(Image change detection data)

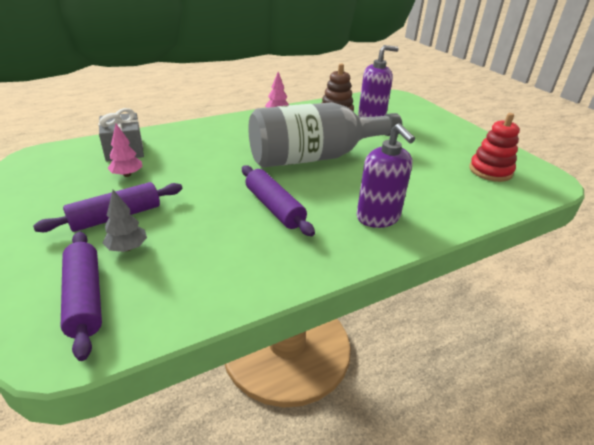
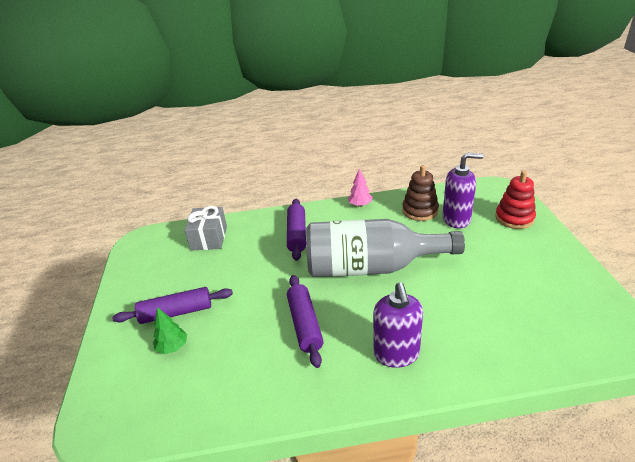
camera: 25 degrees right, 0 degrees up
purple rolling pin [61,231,102,361] -> purple rolling pin moved to [287,199,306,261]
grey tree [103,190,147,252] -> green tree [153,307,187,354]
pink tree [107,124,142,177] -> none
red stacking toy [469,113,520,182] -> red stacking toy moved to [495,171,536,229]

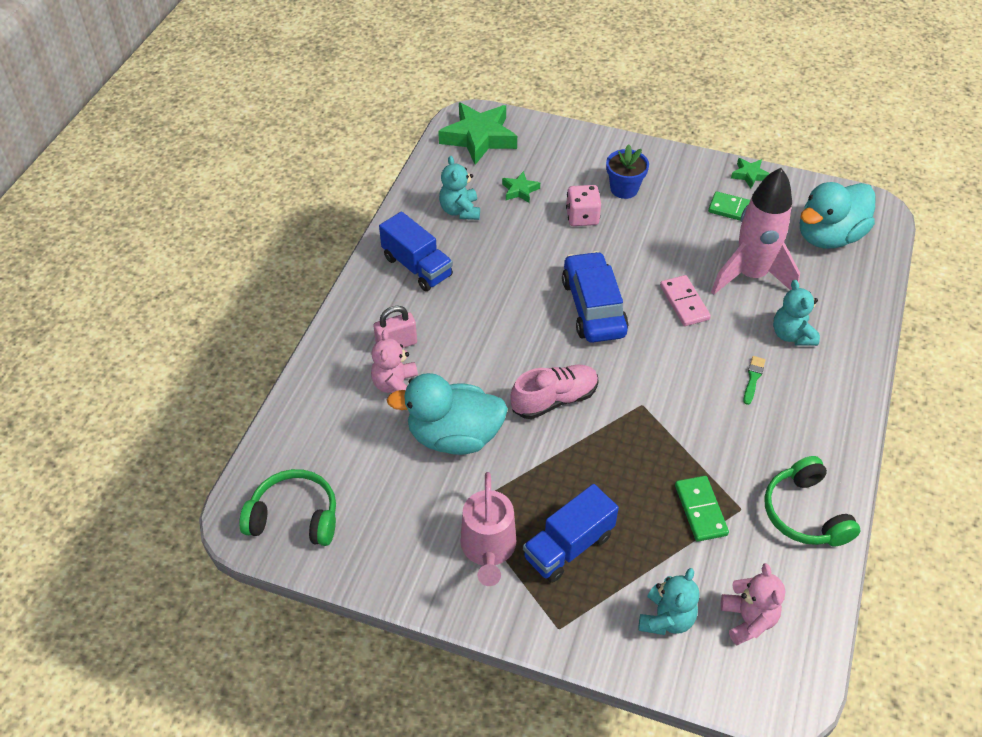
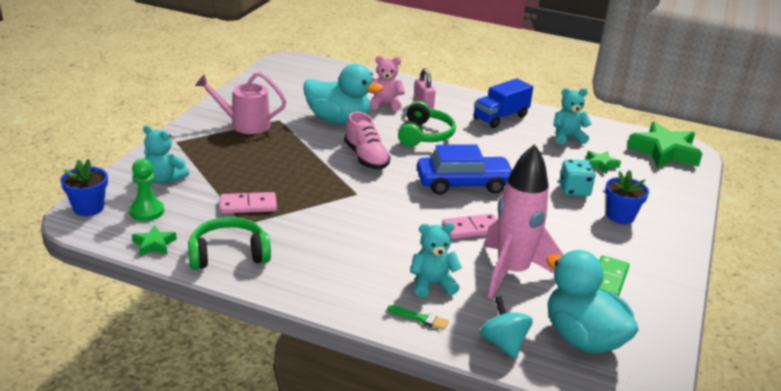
camera: 90 degrees right, 20 degrees down
green headphones [239,469,336,546] -> green headphones moved to [398,101,456,147]
turquoise duck [387,373,508,455] -> turquoise duck turned 105 degrees clockwise [303,64,384,124]
blue truck [523,484,619,583] -> none
pink dice [566,185,601,226] -> turquoise dice [559,159,596,196]
green domino [675,476,729,542] -> pink domino [220,192,277,213]
pink teddy bear [721,563,785,645] -> green pawn [129,159,164,221]
green star [731,158,770,189] -> green star moved to [132,225,177,256]
green brush [743,356,765,405] -> green brush moved to [388,305,449,330]
none -> blue flower pot [60,159,108,216]
none -> turquoise spinning top [480,296,533,359]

WORK REQUEST: Every line of the records above should be reproduced exactly, with no pictures included.

EXPECTED ANSWER:
camera: 25 degrees right, 0 degrees up
purple rolling pin [61,231,102,361] -> purple rolling pin moved to [287,199,306,261]
grey tree [103,190,147,252] -> green tree [153,307,187,354]
pink tree [107,124,142,177] -> none
red stacking toy [469,113,520,182] -> red stacking toy moved to [495,171,536,229]

camera: 90 degrees right, 20 degrees down
green headphones [239,469,336,546] -> green headphones moved to [398,101,456,147]
turquoise duck [387,373,508,455] -> turquoise duck turned 105 degrees clockwise [303,64,384,124]
blue truck [523,484,619,583] -> none
pink dice [566,185,601,226] -> turquoise dice [559,159,596,196]
green domino [675,476,729,542] -> pink domino [220,192,277,213]
pink teddy bear [721,563,785,645] -> green pawn [129,159,164,221]
green star [731,158,770,189] -> green star moved to [132,225,177,256]
green brush [743,356,765,405] -> green brush moved to [388,305,449,330]
none -> blue flower pot [60,159,108,216]
none -> turquoise spinning top [480,296,533,359]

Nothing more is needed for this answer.